__Task brief__:
Please, from the entries below, transcribe exactly the lines that begin at the line with "RTC2 pin SDA: 2 -> 10" and end at the line with "RTC2 pin SQW: 3 -> 16", without the pictures.

Change detection outputs
****
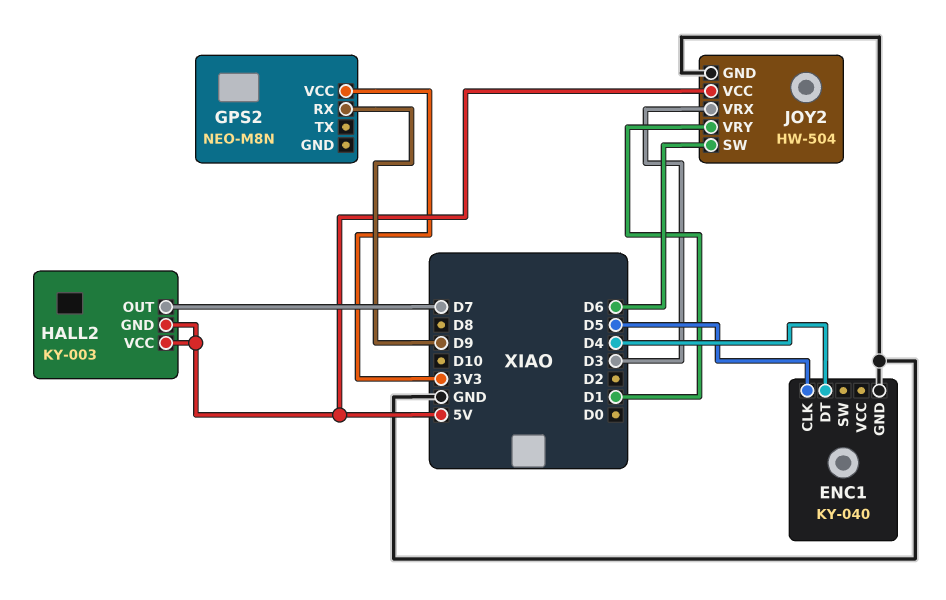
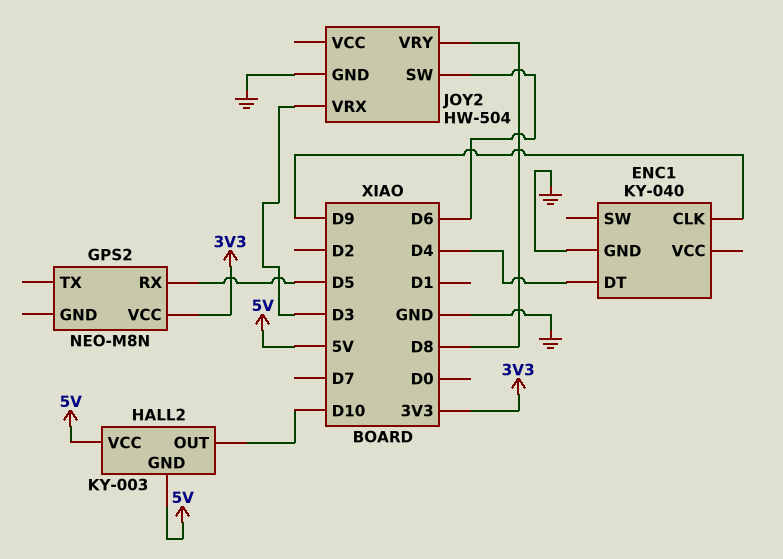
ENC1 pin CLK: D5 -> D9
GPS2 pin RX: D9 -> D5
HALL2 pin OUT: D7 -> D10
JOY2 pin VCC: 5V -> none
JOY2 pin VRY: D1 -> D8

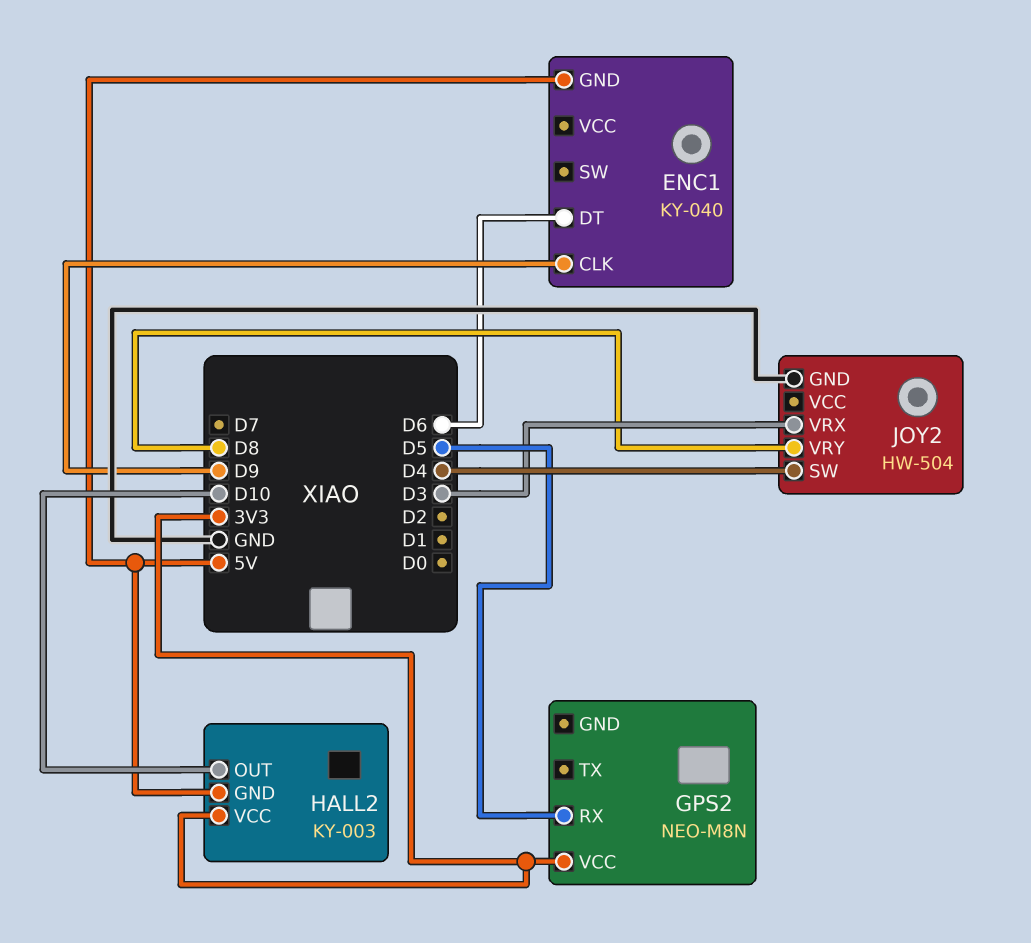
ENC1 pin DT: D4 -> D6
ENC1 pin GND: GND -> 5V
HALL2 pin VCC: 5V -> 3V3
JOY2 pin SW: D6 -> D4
****
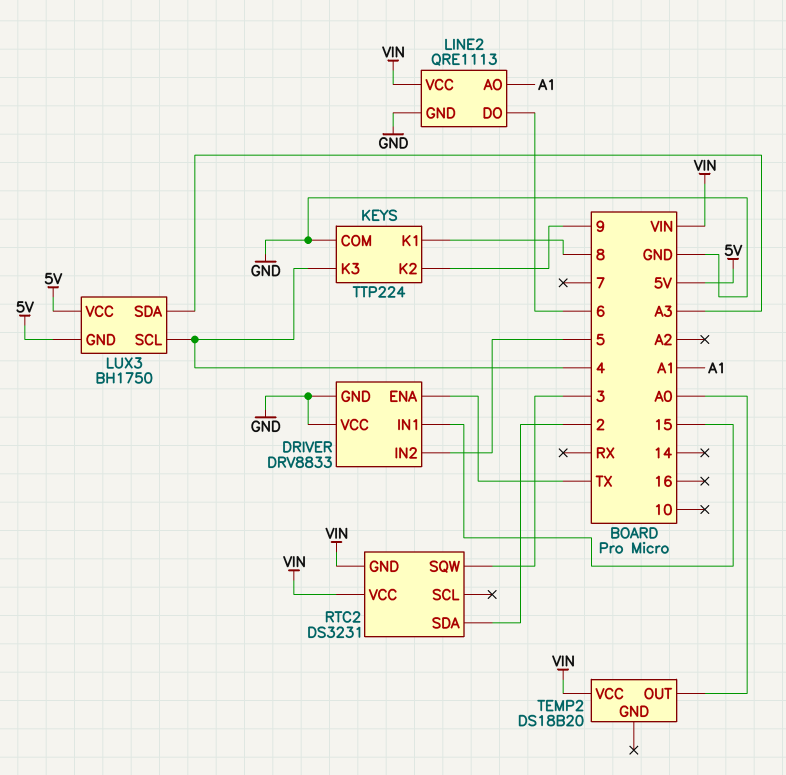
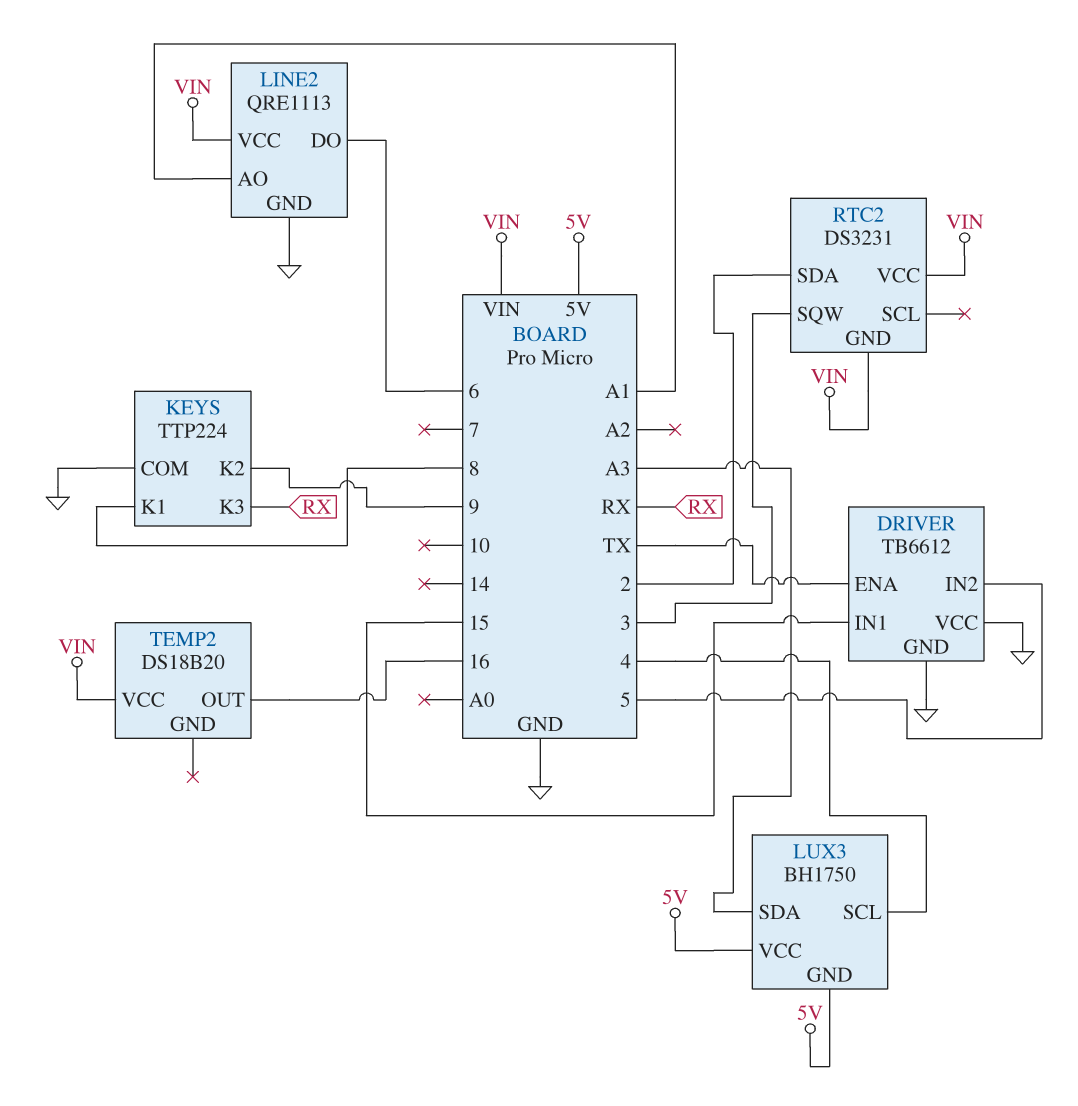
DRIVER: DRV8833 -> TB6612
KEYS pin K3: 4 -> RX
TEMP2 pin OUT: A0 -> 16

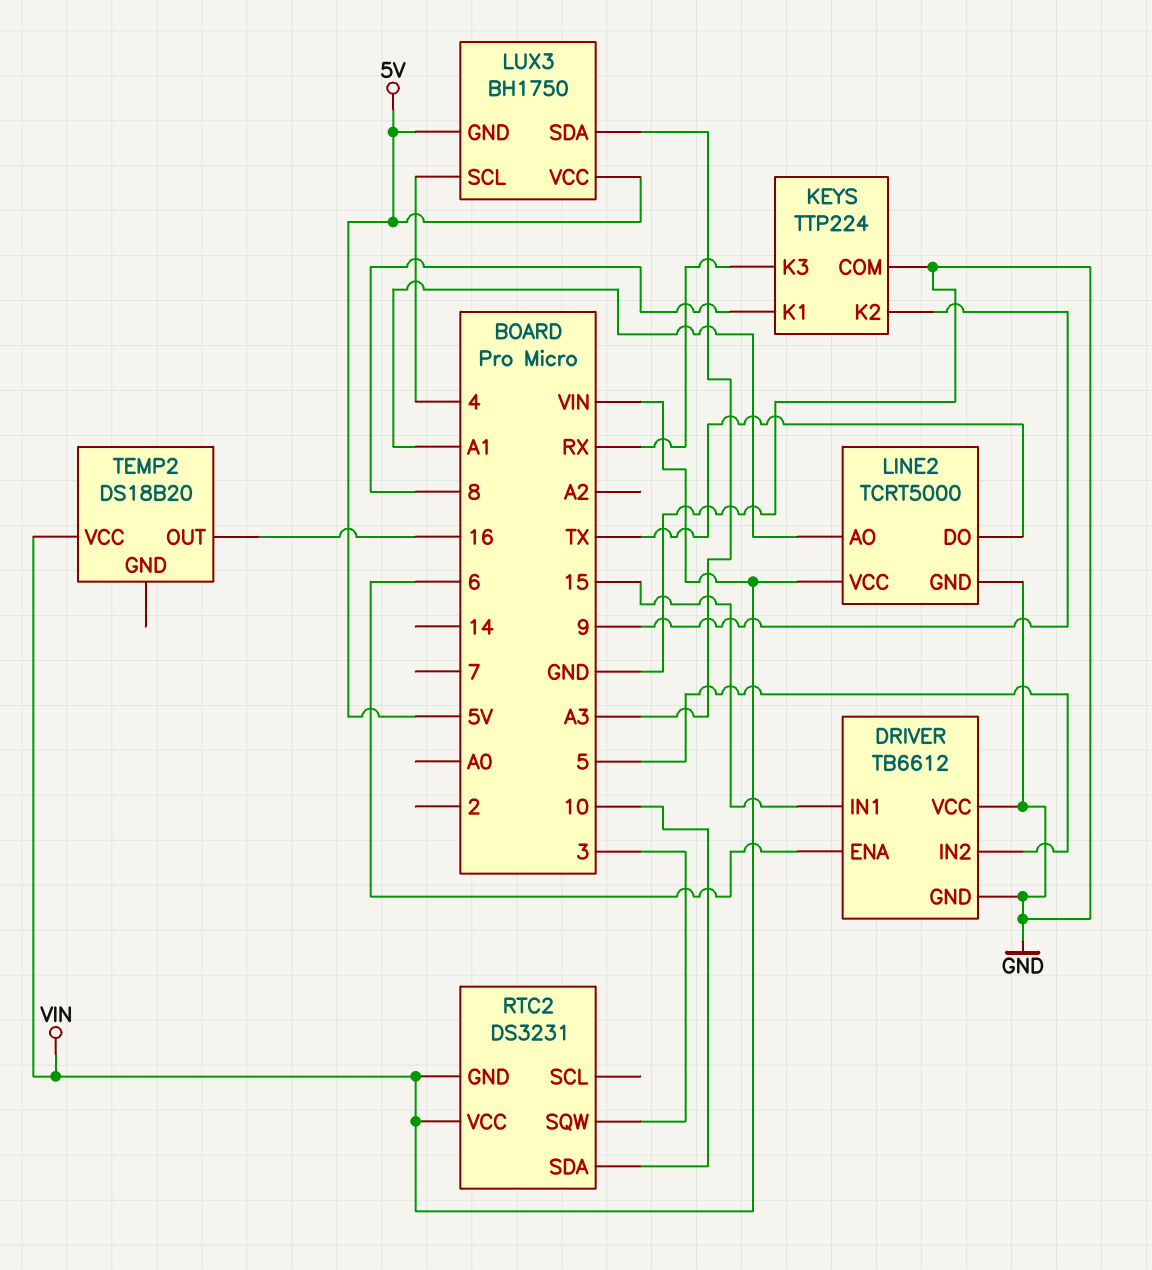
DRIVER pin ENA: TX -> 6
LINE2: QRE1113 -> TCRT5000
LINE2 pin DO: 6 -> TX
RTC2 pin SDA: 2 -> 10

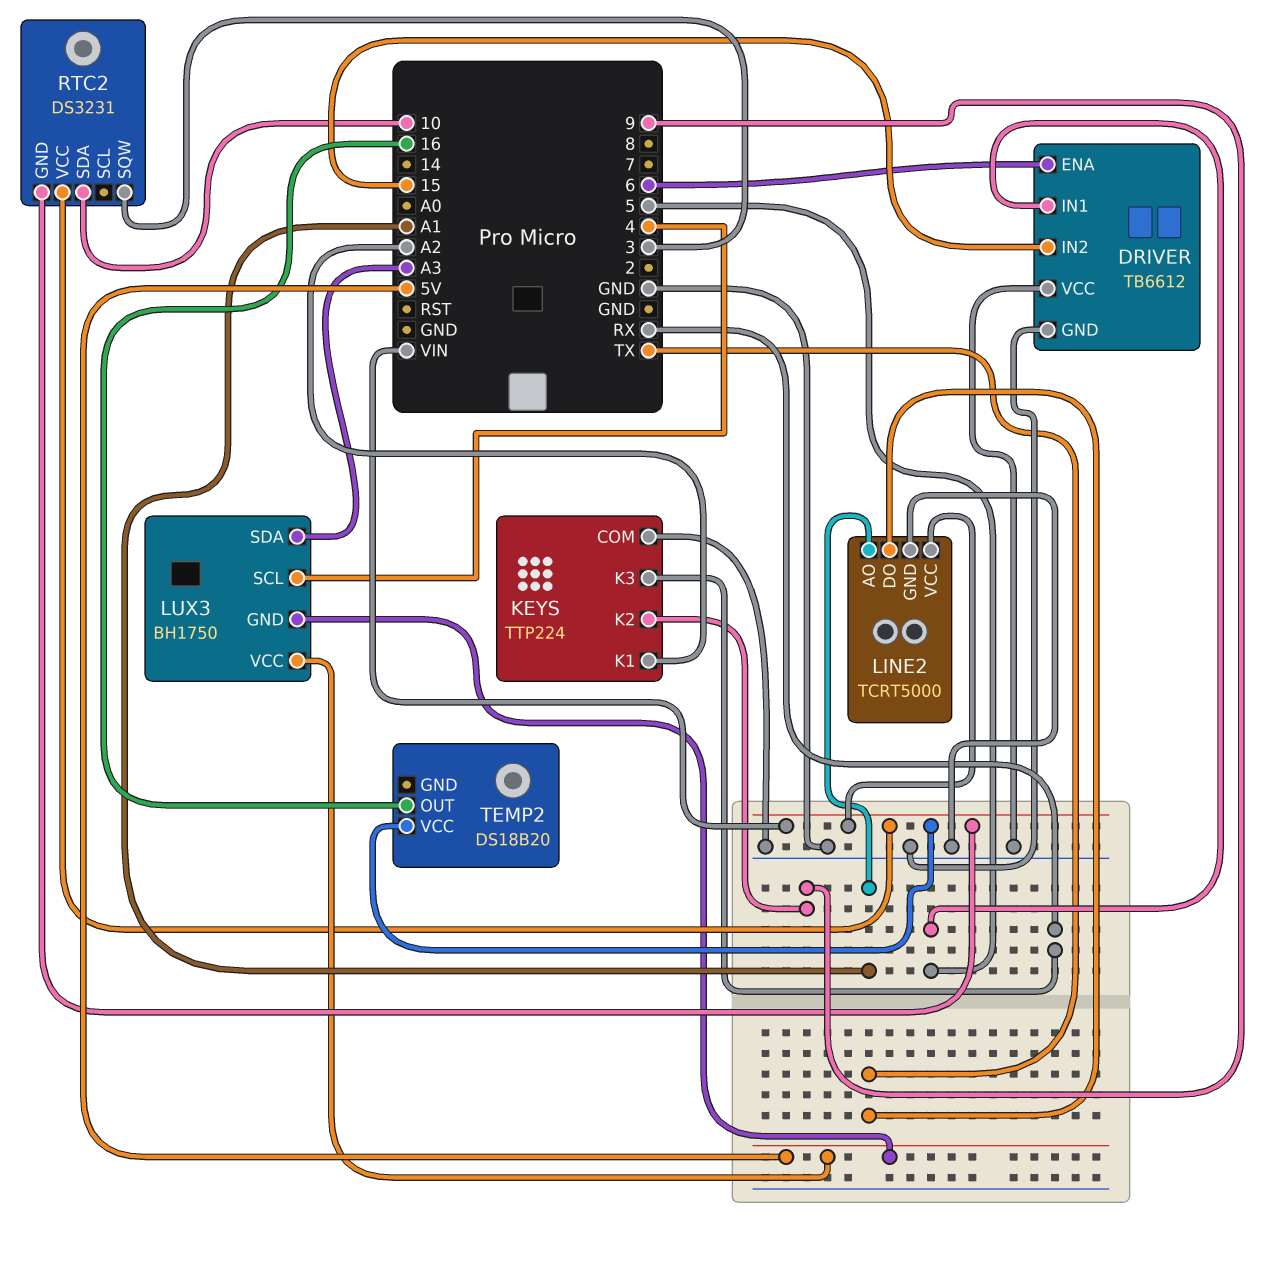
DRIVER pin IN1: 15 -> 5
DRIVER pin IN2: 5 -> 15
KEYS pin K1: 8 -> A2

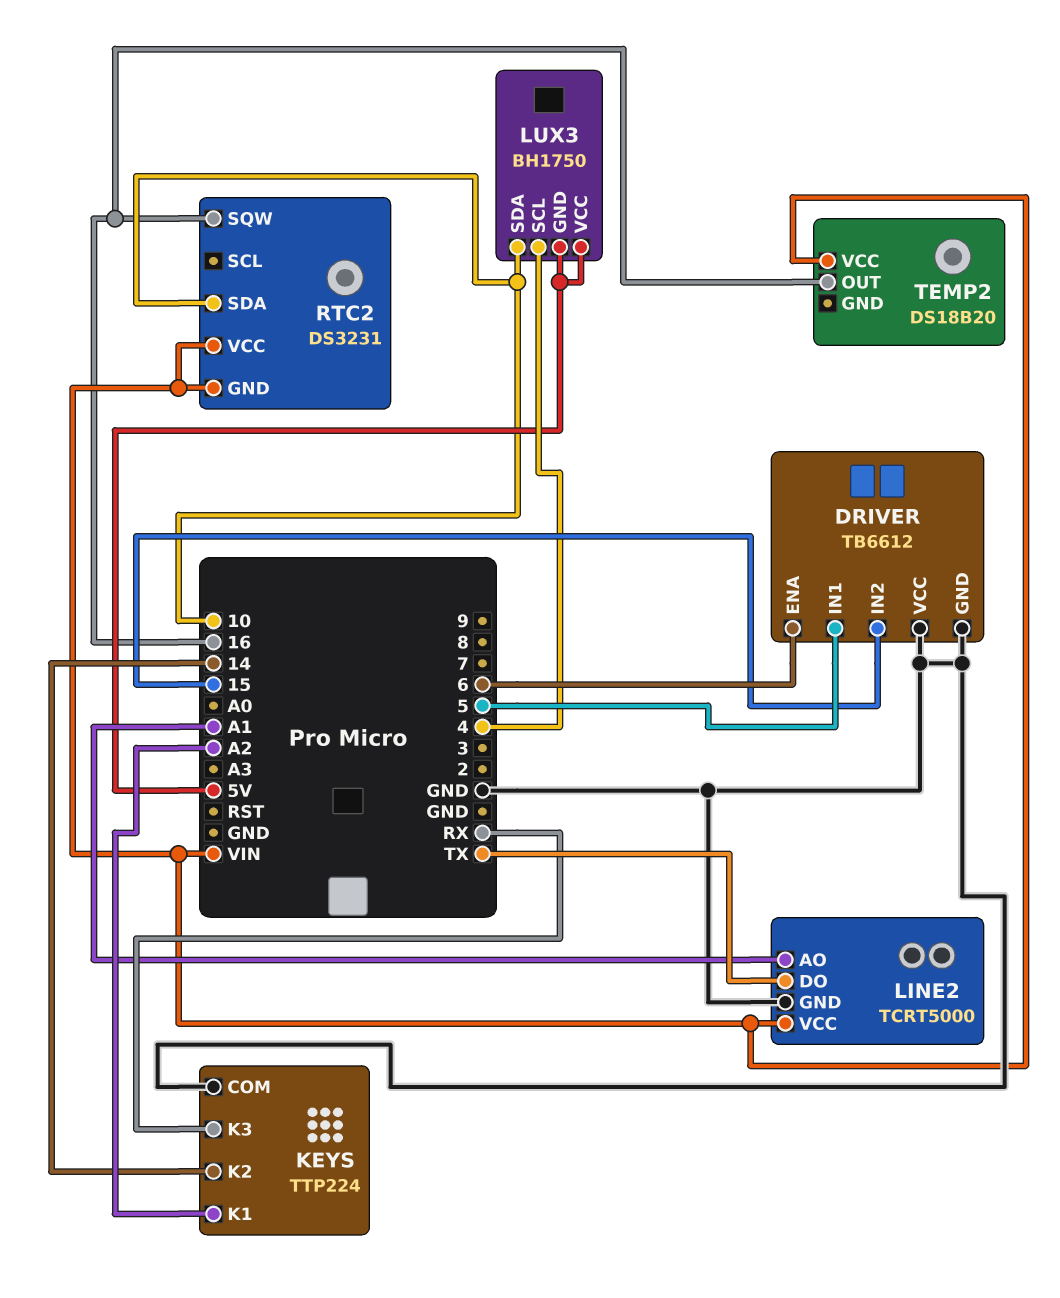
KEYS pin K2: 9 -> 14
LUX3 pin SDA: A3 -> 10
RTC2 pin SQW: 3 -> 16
****
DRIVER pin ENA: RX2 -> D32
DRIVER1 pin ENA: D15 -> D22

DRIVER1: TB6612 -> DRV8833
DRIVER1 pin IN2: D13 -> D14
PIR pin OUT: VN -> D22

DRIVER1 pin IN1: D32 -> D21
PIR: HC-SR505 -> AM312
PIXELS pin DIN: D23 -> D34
****
__Task answer__:
RTC2 pin SDA: 2 -> 10

DRIVER pin IN1: 15 -> 5
DRIVER pin IN2: 5 -> 15
KEYS pin K1: 8 -> A2

KEYS pin K2: 9 -> 14
LUX3 pin SDA: A3 -> 10
RTC2 pin SQW: 3 -> 16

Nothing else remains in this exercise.